[What this task involves] Go through the lines below, tally those that include the word "yellow", and give only the tally.

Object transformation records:
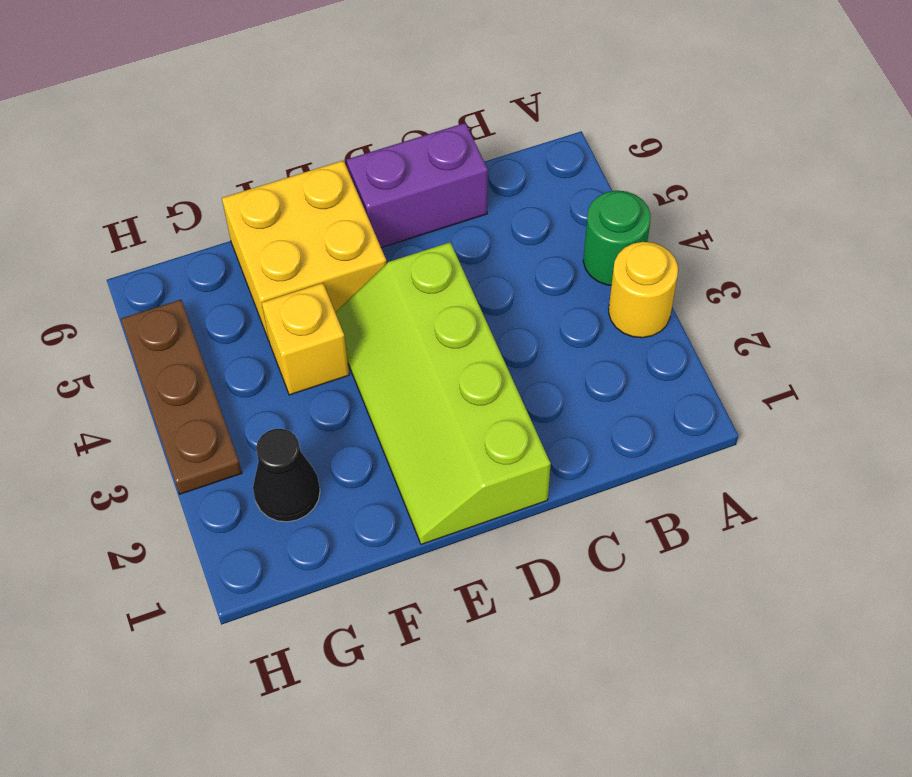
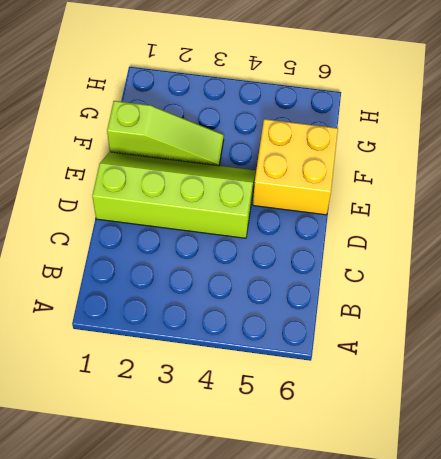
lime slope F1:F3 level 1 top 1 -> none
none -> yellow round brick A3 level 1
none -> green round brick A4 level 1

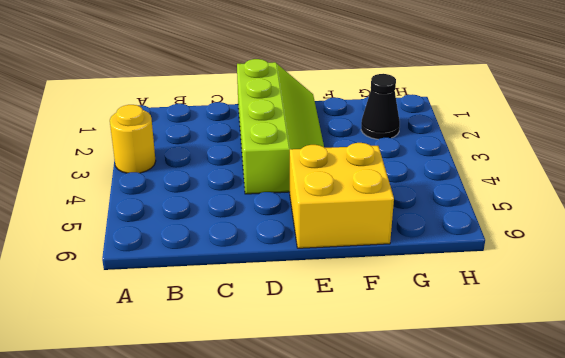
none -> green round brick A4 level 1
none -> purple brick C6:D6 level 1

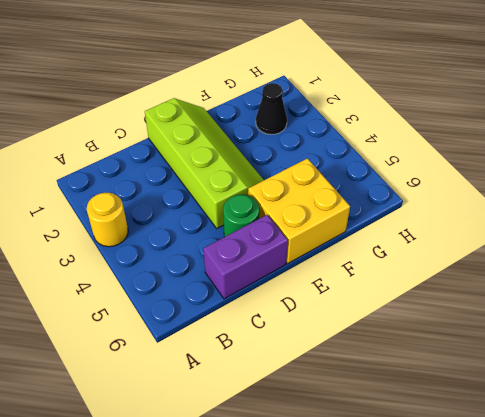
green round brick D5 level 1 -> green round brick A4 level 1
none -> yellow brick F4 level 1
none -> brown plate H3:H5 level 1

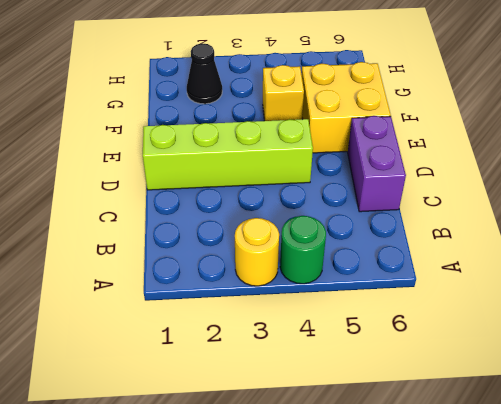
none -> brown plate H3:H5 level 1

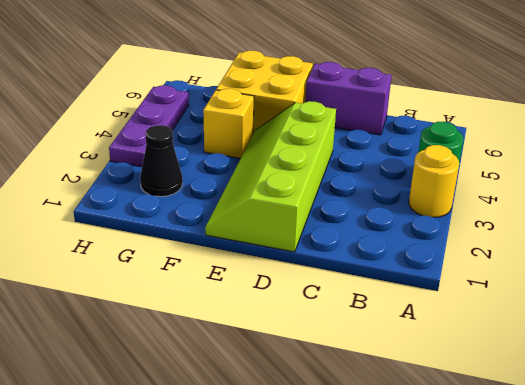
purple plate H3:H5 level 1 -> brown plate H3:H5 level 1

[Answer area] 2